### [Problem to work on]
In the entries below, locate the line with "change=new; new=Lineal/orange; second_place=590,268", then give again that line and all lines after it, exactly, with pictures omitted.

Colored object listings
= = = =

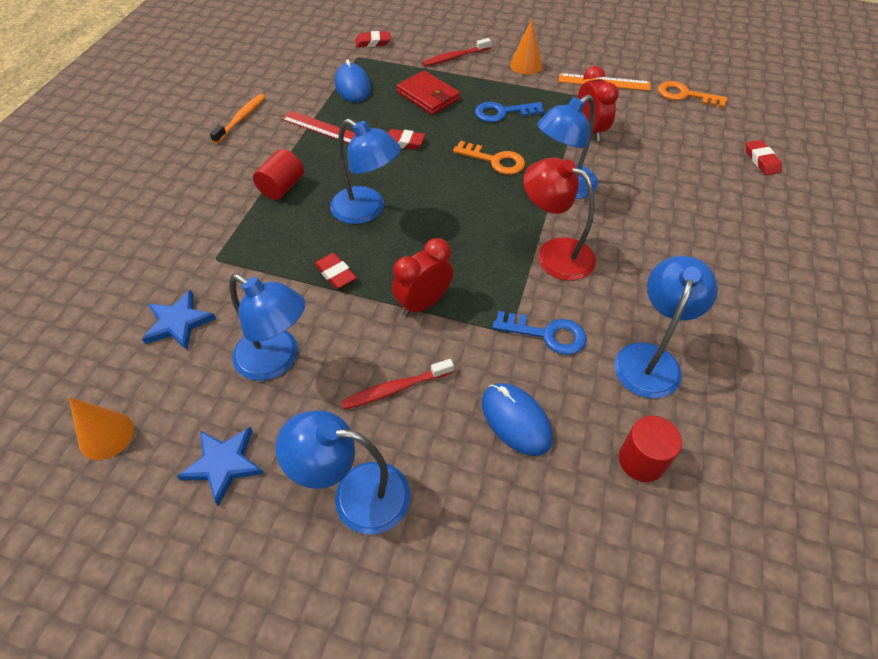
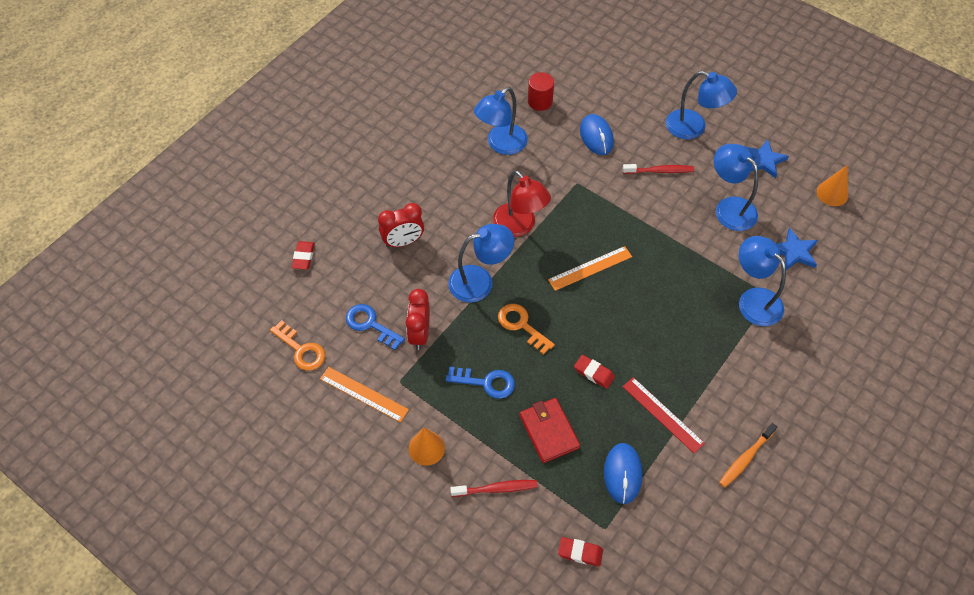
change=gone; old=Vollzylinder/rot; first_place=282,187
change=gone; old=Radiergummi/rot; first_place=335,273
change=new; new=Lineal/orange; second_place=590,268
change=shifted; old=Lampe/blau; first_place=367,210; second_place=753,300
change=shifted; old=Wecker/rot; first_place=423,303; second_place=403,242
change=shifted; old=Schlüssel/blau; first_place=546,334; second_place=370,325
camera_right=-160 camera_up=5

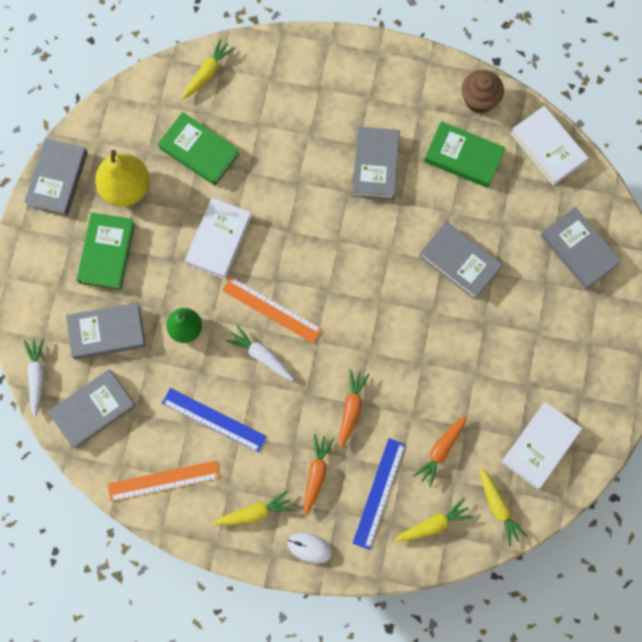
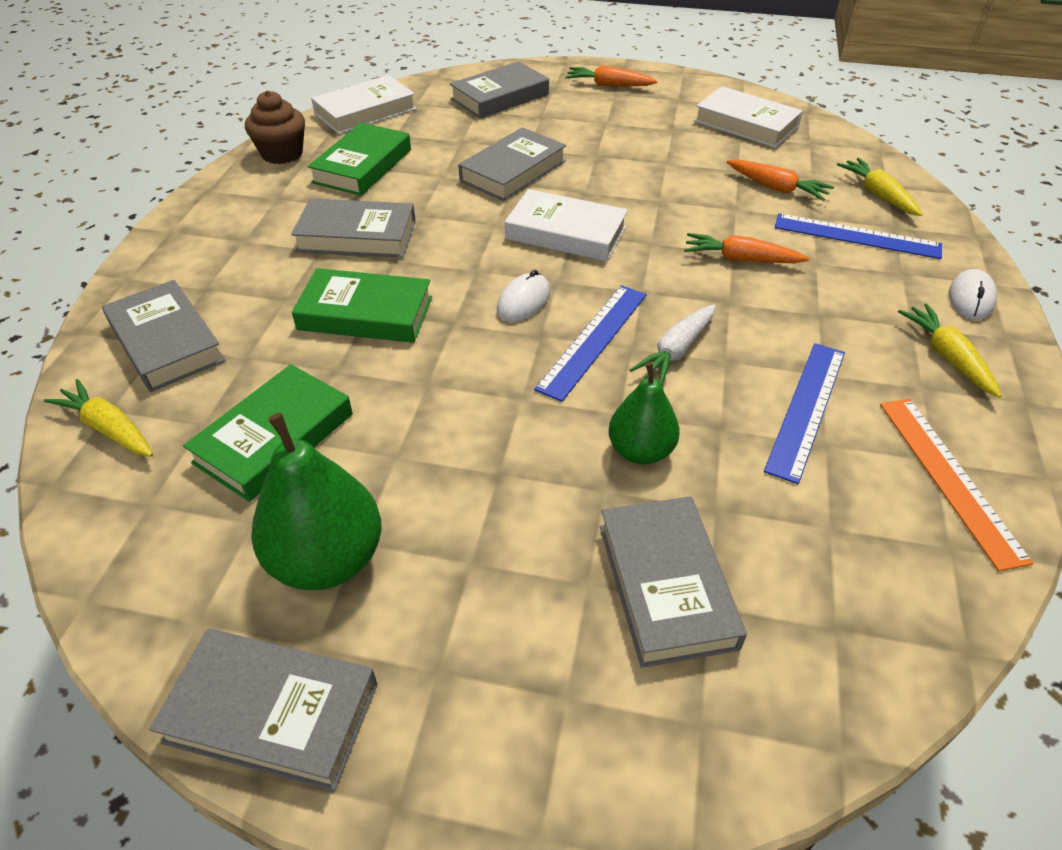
change=gone; old=Karotte/weiß; first_place=37,376
change=gone; old=Karotte/gelb; first_place=498,507
change=new; new=Computermaus/weiß; second_place=523,301
change=shifted; old=Buch/grau; first_place=93,410; second_place=166,342
change=shifted; old=Buch/grün; first_place=107,253; second_place=365,313
change=shifted; old=Buch/weiß; first_place=219,240; second_place=566,233
change=shifted; old=Karotte/orange; first_place=316,473; second_place=608,85
change=repainted; old=Birne/gelb; new=Birne/grün; first_place=126,188; second_place=327,559
change=repainted; old=Lineal/orange; new=Lineal/blau; first_place=272,309; second_place=593,340
camera_right=-90 camera_up=-30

= = = =

### [Completed task]
change=new; new=Lineal/orange; second_place=590,268
change=shifted; old=Lampe/blau; first_place=367,210; second_place=753,300
change=shifted; old=Wecker/rot; first_place=423,303; second_place=403,242
change=shifted; old=Schlüssel/blau; first_place=546,334; second_place=370,325
camera_right=-160 camera_up=5

change=gone; old=Karotte/weiß; first_place=37,376
change=gone; old=Karotte/gelb; first_place=498,507
change=new; new=Computermaus/weiß; second_place=523,301
change=shifted; old=Buch/grau; first_place=93,410; second_place=166,342
change=shifted; old=Buch/grün; first_place=107,253; second_place=365,313
change=shifted; old=Buch/weiß; first_place=219,240; second_place=566,233
change=shifted; old=Karotte/orange; first_place=316,473; second_place=608,85
change=repainted; old=Birne/gelb; new=Birne/grün; first_place=126,188; second_place=327,559
change=repainted; old=Lineal/orange; new=Lineal/blau; first_place=272,309; second_place=593,340
camera_right=-90 camera_up=-30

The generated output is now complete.